_Stored data_.
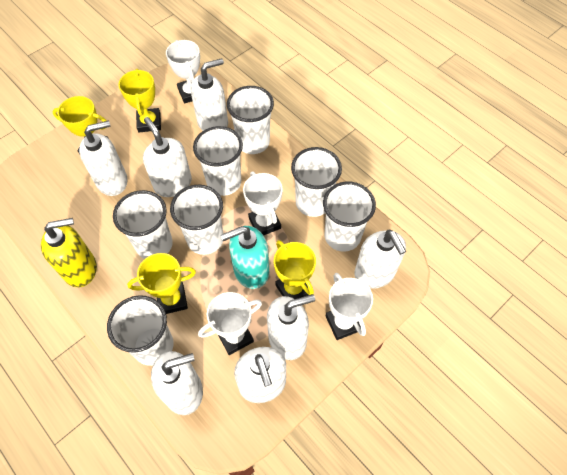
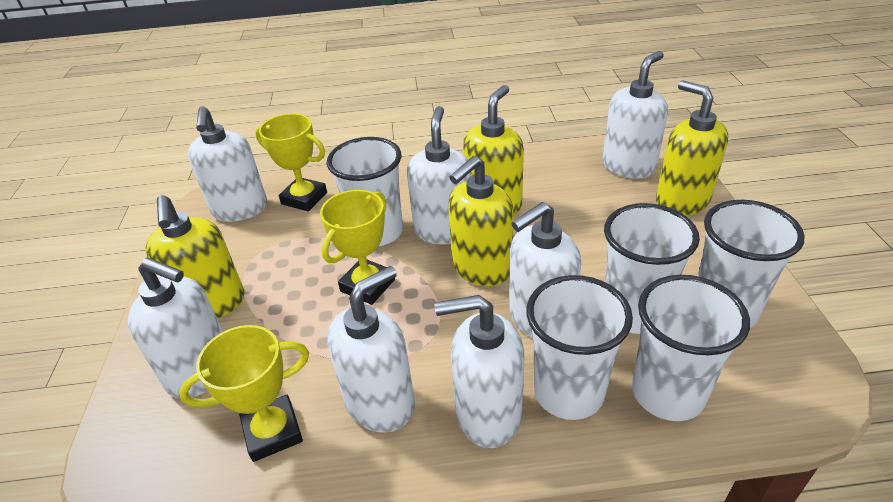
turquoise soap dispenser: 1 -> 0
white cup: 7 -> 5
white trophy: 4 -> 0
yellow soap dispenser: 1 -> 4
yellow trophy: 4 -> 3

_Work task_. Nothing but the pictures may be dropped as you repeat the listing above exactly.

_Finished exercise_.
turquoise soap dispenser: 1 -> 0
white cup: 7 -> 5
white trophy: 4 -> 0
yellow soap dispenser: 1 -> 4
yellow trophy: 4 -> 3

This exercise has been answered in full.